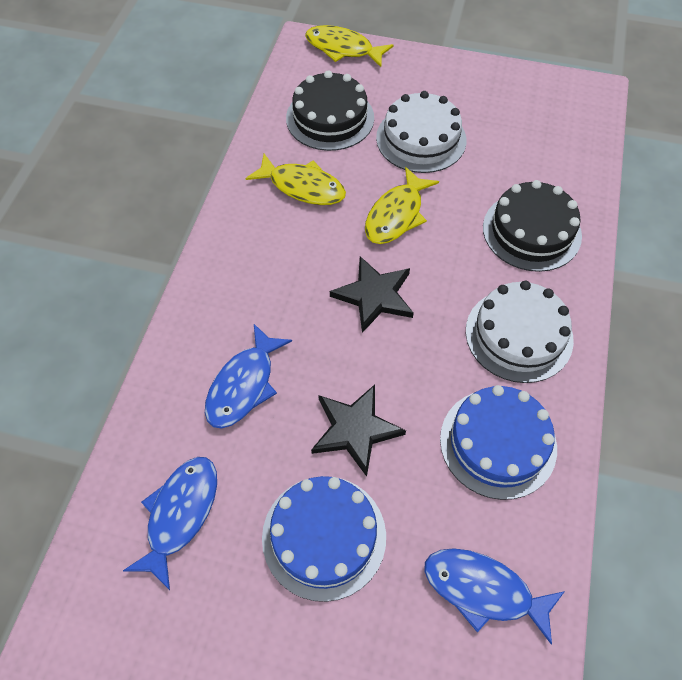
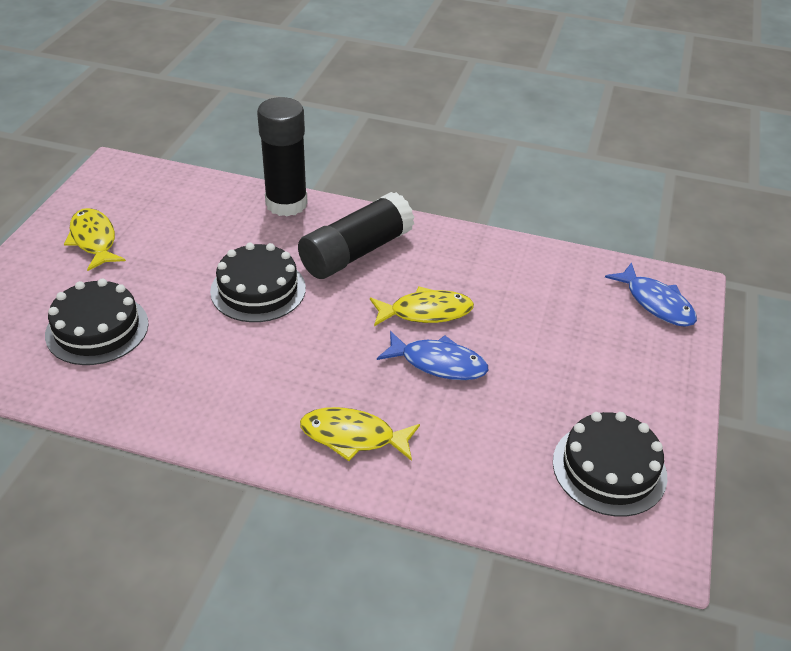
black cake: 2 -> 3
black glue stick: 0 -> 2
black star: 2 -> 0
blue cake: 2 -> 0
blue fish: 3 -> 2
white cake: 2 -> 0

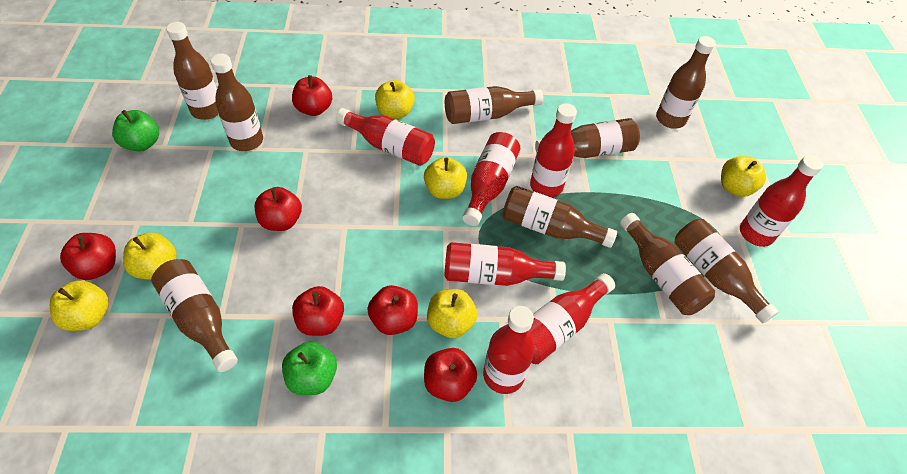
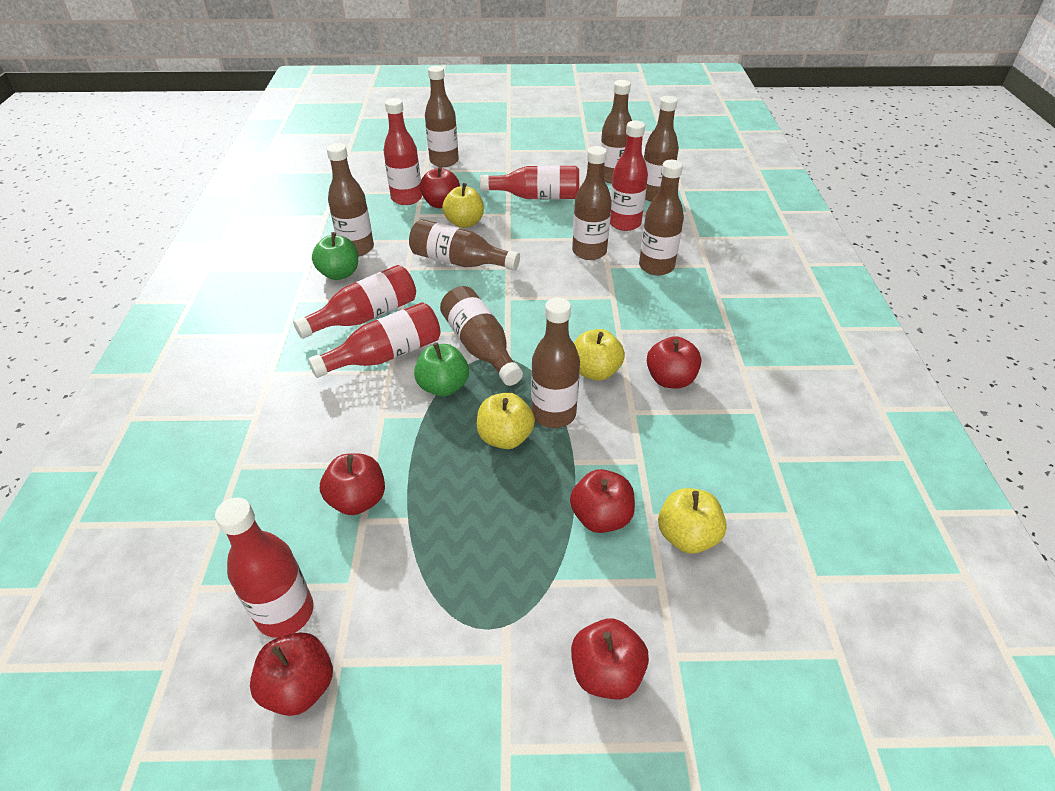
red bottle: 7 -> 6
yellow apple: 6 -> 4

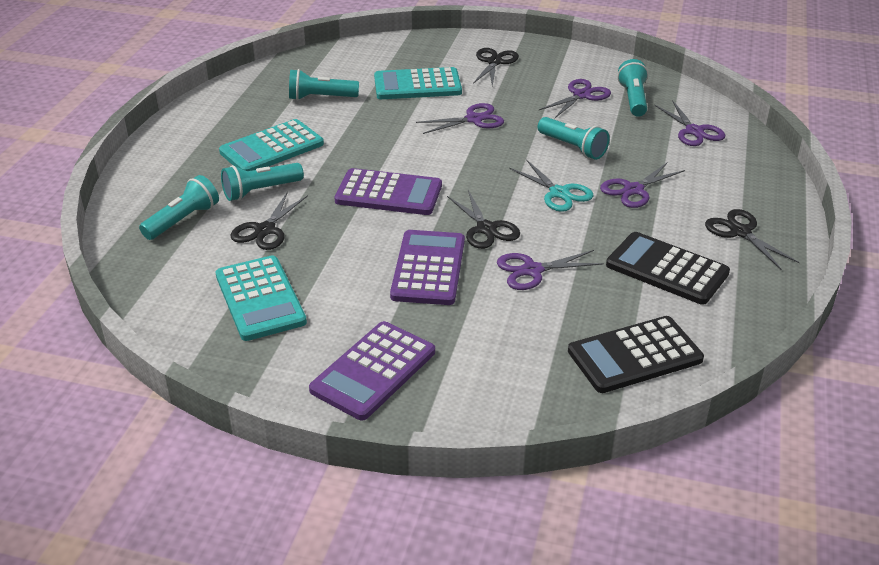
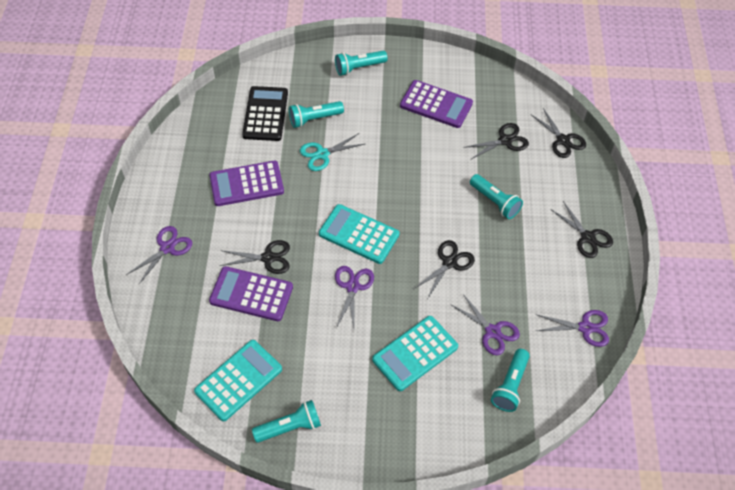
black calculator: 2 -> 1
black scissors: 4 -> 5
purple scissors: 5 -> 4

===============

• Problem to solve: The full listing must come back exactly as written, with its pictures left out.

• Result:
black cake: 2 -> 3
black glue stick: 0 -> 2
black star: 2 -> 0
blue cake: 2 -> 0
blue fish: 3 -> 2
white cake: 2 -> 0

red bottle: 7 -> 6
yellow apple: 6 -> 4

black calculator: 2 -> 1
black scissors: 4 -> 5
purple scissors: 5 -> 4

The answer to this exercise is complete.